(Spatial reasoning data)

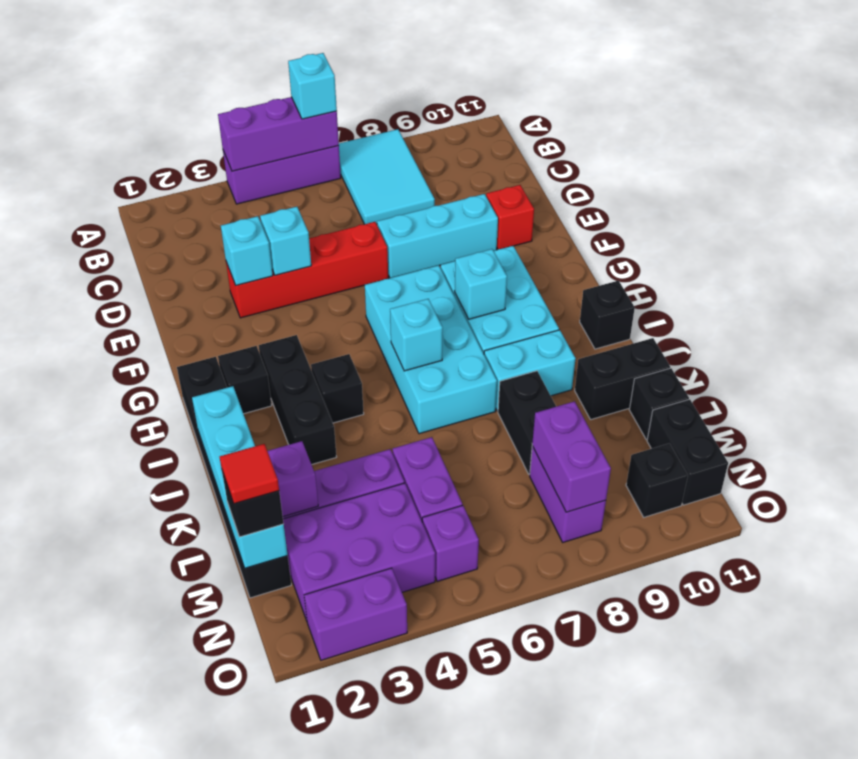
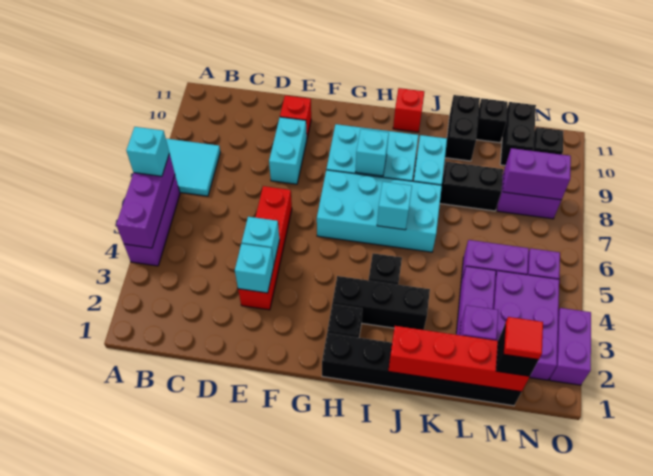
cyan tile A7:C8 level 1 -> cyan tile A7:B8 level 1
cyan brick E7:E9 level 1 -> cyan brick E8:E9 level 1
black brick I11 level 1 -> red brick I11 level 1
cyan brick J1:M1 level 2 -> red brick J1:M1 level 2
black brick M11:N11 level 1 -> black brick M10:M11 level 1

◆ Work request ◆
Copy exactly. Start at the line containing "cyan brick E7:E9" and continue through the last line of the records.

◆ Answer to the exercise ◆
cyan brick E7:E9 level 1 -> cyan brick E8:E9 level 1
black brick I11 level 1 -> red brick I11 level 1
cyan brick J1:M1 level 2 -> red brick J1:M1 level 2
black brick M11:N11 level 1 -> black brick M10:M11 level 1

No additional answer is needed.